===== Extracted records =====

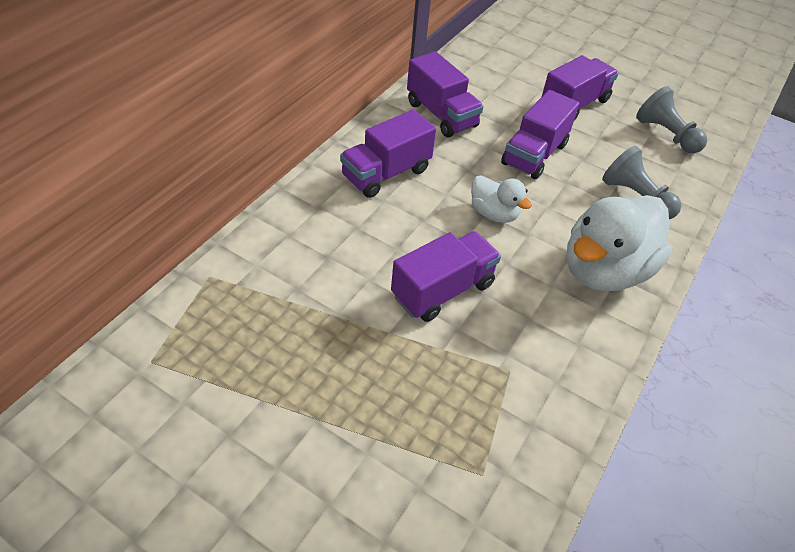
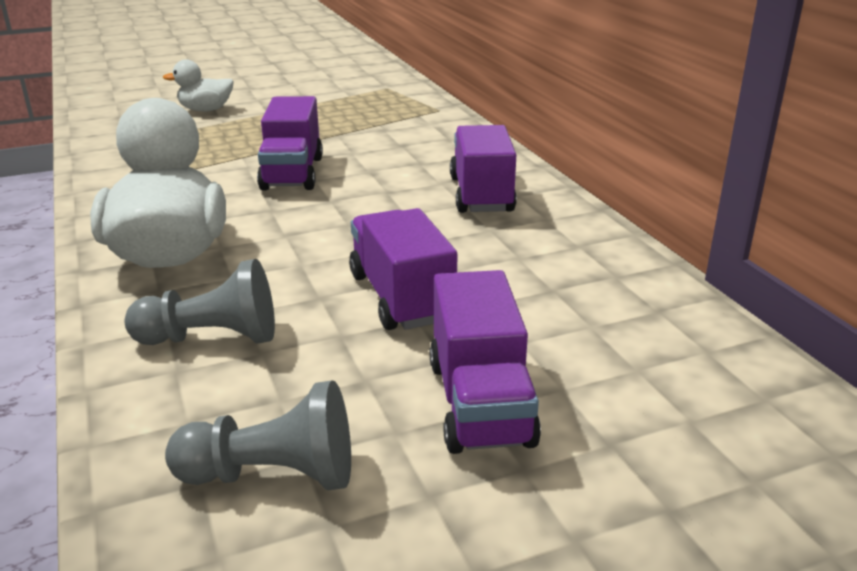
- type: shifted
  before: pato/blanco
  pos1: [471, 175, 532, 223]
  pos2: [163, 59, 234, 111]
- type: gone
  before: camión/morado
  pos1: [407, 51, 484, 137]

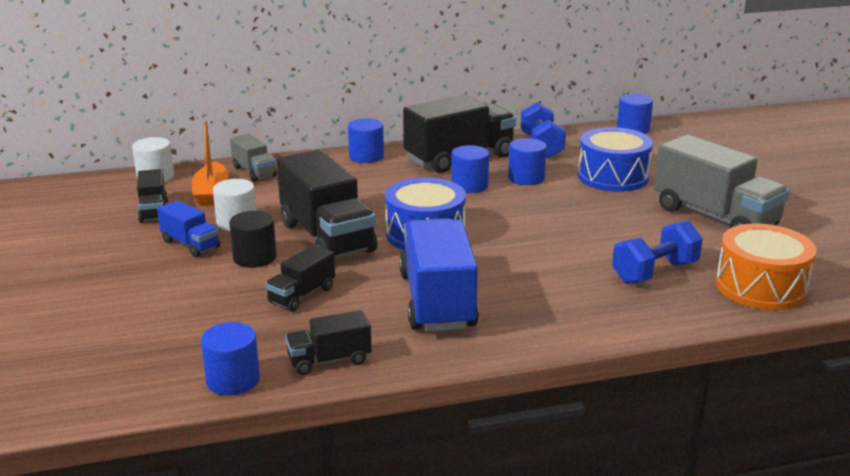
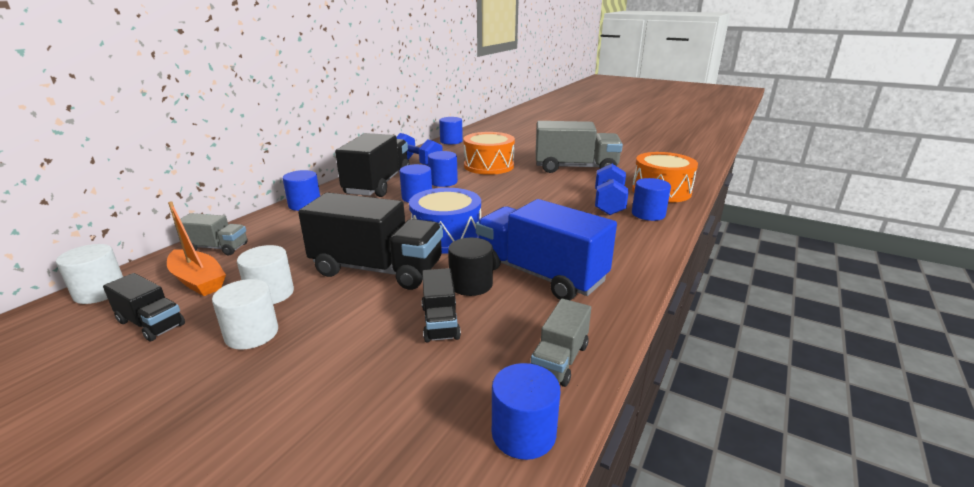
- type: swapped
  before: camión/azul
  after: cilindro/blanco
  pos1: [157, 200, 220, 257]
  pos2: [212, 279, 278, 350]
- type: shifted
  before: cilindro/negro
  pos1: [229, 211, 277, 268]
  pos2: [448, 238, 493, 296]
- type: repainted
  before: tambor/azul
  after: tambor/naranja
  pos1: [578, 127, 653, 192]
  pos2: [463, 132, 515, 175]
- type: repainted
  before: camión/negro
  after: camión/gris
  pos1: [285, 310, 372, 375]
  pos2: [530, 299, 591, 387]
- type: new
  after: cilindro/azul
  pos2: [632, 178, 671, 221]

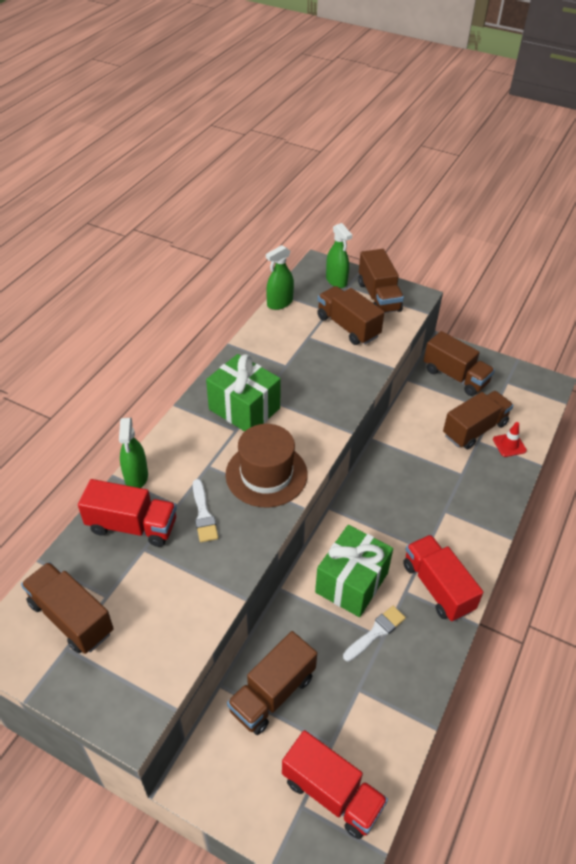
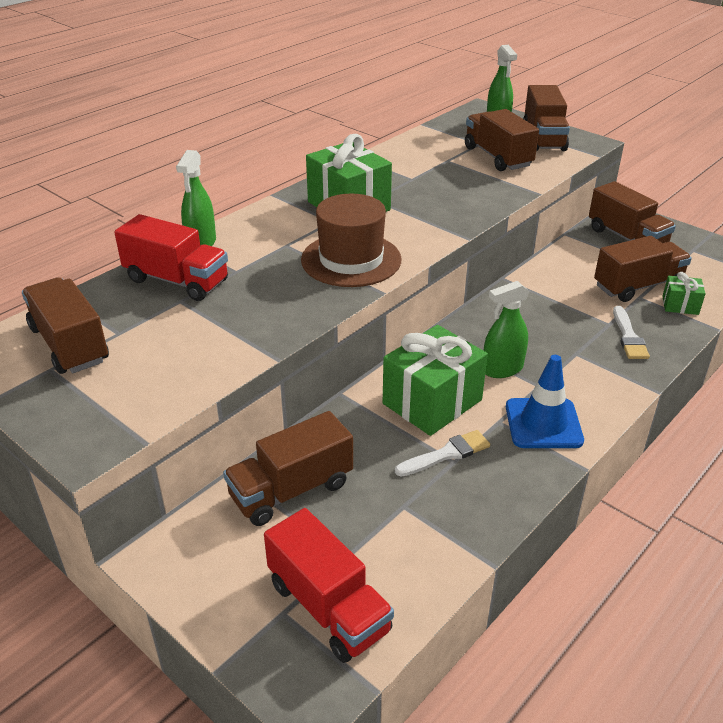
- type: shifted
  before: pulverizador/verde
  pos1: [266, 245, 294, 310]
  pos2: [484, 281, 529, 378]
- type: swapped
  before: camión/rojo
  after: cono de tráfico/azul
  pos1: [403, 535, 483, 622]
  pos2: [506, 355, 584, 448]
- type: shifted
  before: pincel/blanco
  pos1: [193, 479, 218, 542]
  pos2: [613, 306, 650, 359]
- type: swapped
  before: cono de tráfico/rojo
  after: regalo/verde
  pos1: [493, 422, 527, 457]
  pos2: [662, 272, 705, 315]

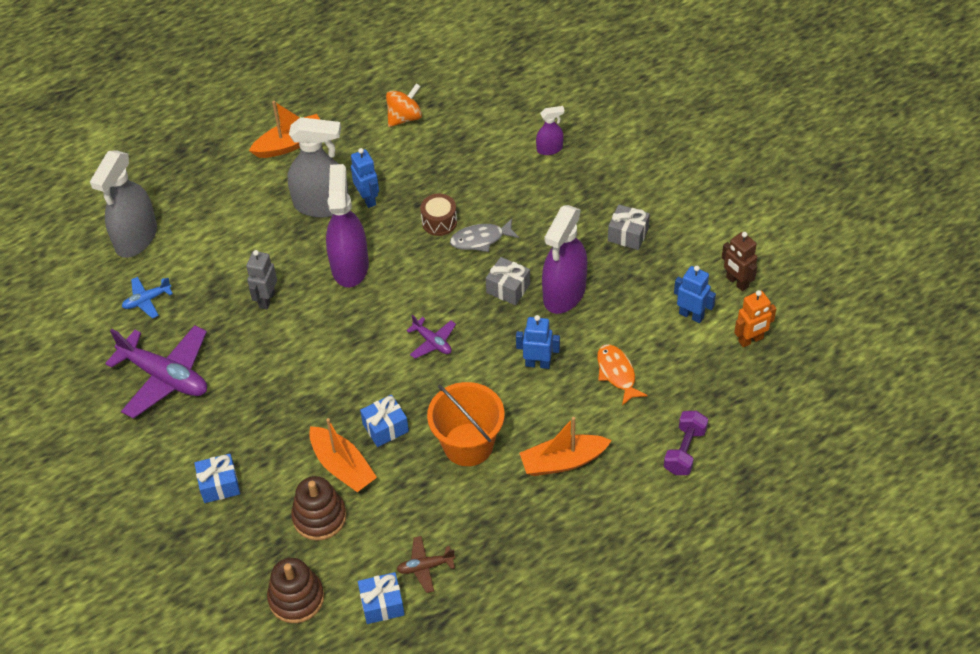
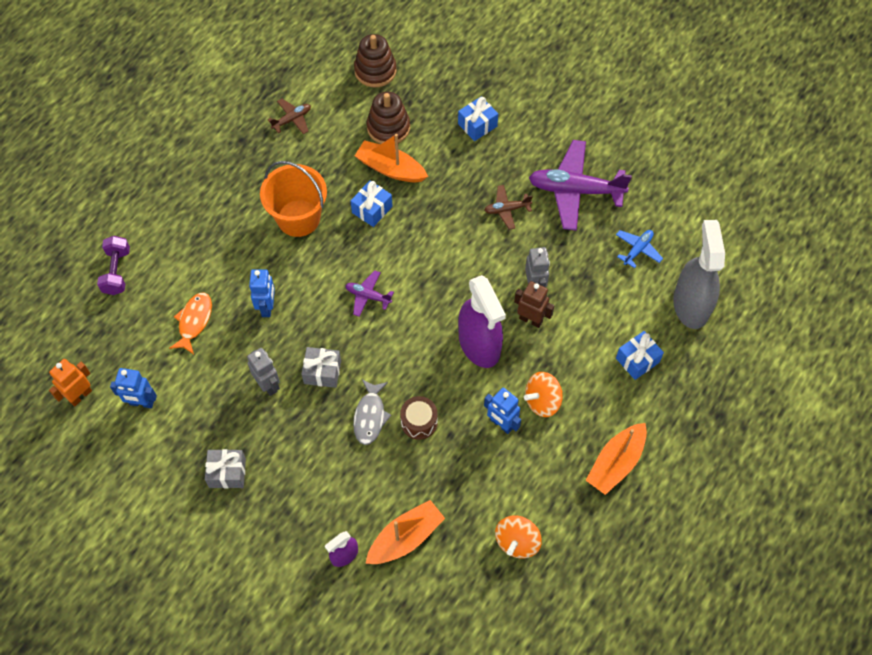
- type: rotated
  before: pez/naranja
  pos1: [597, 344, 648, 406]
  pos2: [169, 293, 212, 354]
  turn: -120
- type: swapped
  before: pulverizador/morado
  after: robot/gris
  pos1: [542, 205, 587, 314]
  pos2: [247, 348, 280, 396]
- type: rotated
  before: robot/azul
  pos1: [516, 315, 560, 369]
  pos2: [249, 269, 275, 317]
  turn: -75
- type: rotated
  before: pez/gris
  pos1: [450, 218, 519, 252]
  pos2: [353, 380, 391, 445]
  turn: 135
- type: shifted
  before: barco/naranja
  pos1: [520, 417, 612, 476]
  pos2: [366, 500, 445, 564]
- type: new
  after: avión/marrón
  pos2: [484, 185, 533, 229]
- type: shifted
  before: robot/marrón
  pos1: [722, 232, 757, 291]
  pos2: [514, 281, 554, 328]
- type: swapped
  before: pulverizador/gris
  after: peonza/naranja
  pos1: [288, 117, 349, 217]
  pos2: [524, 372, 563, 417]
- type: shifted
  before: regalo/azul
  pos1: [358, 572, 405, 624]
  pos2: [616, 331, 664, 380]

=====

▸ What the exercise asks: Your task is to write out, exactly, the line that holds "pos2: [249, 269, 275, 317]" and every line after it until the records end.

▸ Finished task:
  pos2: [249, 269, 275, 317]
  turn: -75
- type: rotated
  before: pez/gris
  pos1: [450, 218, 519, 252]
  pos2: [353, 380, 391, 445]
  turn: 135
- type: shifted
  before: barco/naranja
  pos1: [520, 417, 612, 476]
  pos2: [366, 500, 445, 564]
- type: new
  after: avión/marrón
  pos2: [484, 185, 533, 229]
- type: shifted
  before: robot/marrón
  pos1: [722, 232, 757, 291]
  pos2: [514, 281, 554, 328]
- type: swapped
  before: pulverizador/gris
  after: peonza/naranja
  pos1: [288, 117, 349, 217]
  pos2: [524, 372, 563, 417]
- type: shifted
  before: regalo/azul
  pos1: [358, 572, 405, 624]
  pos2: [616, 331, 664, 380]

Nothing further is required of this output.